[Opening Entries supplied section]

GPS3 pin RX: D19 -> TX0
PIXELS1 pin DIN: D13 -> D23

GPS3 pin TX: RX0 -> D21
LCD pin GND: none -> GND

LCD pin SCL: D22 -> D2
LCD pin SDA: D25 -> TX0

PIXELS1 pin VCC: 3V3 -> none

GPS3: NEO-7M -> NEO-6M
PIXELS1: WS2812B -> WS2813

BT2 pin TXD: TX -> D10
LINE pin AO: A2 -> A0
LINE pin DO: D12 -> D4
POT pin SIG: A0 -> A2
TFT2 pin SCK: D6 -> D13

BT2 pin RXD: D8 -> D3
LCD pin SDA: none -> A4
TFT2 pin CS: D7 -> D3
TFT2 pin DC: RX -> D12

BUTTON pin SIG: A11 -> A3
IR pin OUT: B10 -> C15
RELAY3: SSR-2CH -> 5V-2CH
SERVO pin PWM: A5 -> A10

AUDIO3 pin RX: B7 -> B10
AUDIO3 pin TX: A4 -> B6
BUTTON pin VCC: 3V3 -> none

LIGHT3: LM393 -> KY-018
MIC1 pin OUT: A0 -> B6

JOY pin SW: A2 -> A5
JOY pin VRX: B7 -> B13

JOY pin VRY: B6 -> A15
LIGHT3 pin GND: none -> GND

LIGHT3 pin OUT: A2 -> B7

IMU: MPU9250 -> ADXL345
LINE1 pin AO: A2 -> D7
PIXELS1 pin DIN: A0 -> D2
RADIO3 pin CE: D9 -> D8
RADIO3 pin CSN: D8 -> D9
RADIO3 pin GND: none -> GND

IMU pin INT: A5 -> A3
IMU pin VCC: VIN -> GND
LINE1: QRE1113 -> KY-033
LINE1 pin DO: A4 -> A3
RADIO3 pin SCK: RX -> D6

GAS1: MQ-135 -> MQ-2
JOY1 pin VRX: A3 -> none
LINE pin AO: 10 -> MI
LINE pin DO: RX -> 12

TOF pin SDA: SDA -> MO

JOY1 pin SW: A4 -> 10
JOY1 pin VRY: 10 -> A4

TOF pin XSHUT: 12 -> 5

[Closing Entries supplied section]

● Work item
From the line containing "LCD pin SDA: D25 -> TX0" down to the final line of the data, write out every line exactly; both the first and last of these belong in your answer, and nothing else does.

● Answer box
LCD pin SDA: D25 -> TX0

PIXELS1 pin VCC: 3V3 -> none

GPS3: NEO-7M -> NEO-6M
PIXELS1: WS2812B -> WS2813

BT2 pin TXD: TX -> D10
LINE pin AO: A2 -> A0
LINE pin DO: D12 -> D4
POT pin SIG: A0 -> A2
TFT2 pin SCK: D6 -> D13

BT2 pin RXD: D8 -> D3
LCD pin SDA: none -> A4
TFT2 pin CS: D7 -> D3
TFT2 pin DC: RX -> D12

BUTTON pin SIG: A11 -> A3
IR pin OUT: B10 -> C15
RELAY3: SSR-2CH -> 5V-2CH
SERVO pin PWM: A5 -> A10

AUDIO3 pin RX: B7 -> B10
AUDIO3 pin TX: A4 -> B6
BUTTON pin VCC: 3V3 -> none

LIGHT3: LM393 -> KY-018
MIC1 pin OUT: A0 -> B6

JOY pin SW: A2 -> A5
JOY pin VRX: B7 -> B13

JOY pin VRY: B6 -> A15
LIGHT3 pin GND: none -> GND

LIGHT3 pin OUT: A2 -> B7

IMU: MPU9250 -> ADXL345
LINE1 pin AO: A2 -> D7
PIXELS1 pin DIN: A0 -> D2
RADIO3 pin CE: D9 -> D8
RADIO3 pin CSN: D8 -> D9
RADIO3 pin GND: none -> GND

IMU pin INT: A5 -> A3
IMU pin VCC: VIN -> GND
LINE1: QRE1113 -> KY-033
LINE1 pin DO: A4 -> A3
RADIO3 pin SCK: RX -> D6

GAS1: MQ-135 -> MQ-2
JOY1 pin VRX: A3 -> none
LINE pin AO: 10 -> MI
LINE pin DO: RX -> 12

TOF pin SDA: SDA -> MO

JOY1 pin SW: A4 -> 10
JOY1 pin VRY: 10 -> A4

TOF pin XSHUT: 12 -> 5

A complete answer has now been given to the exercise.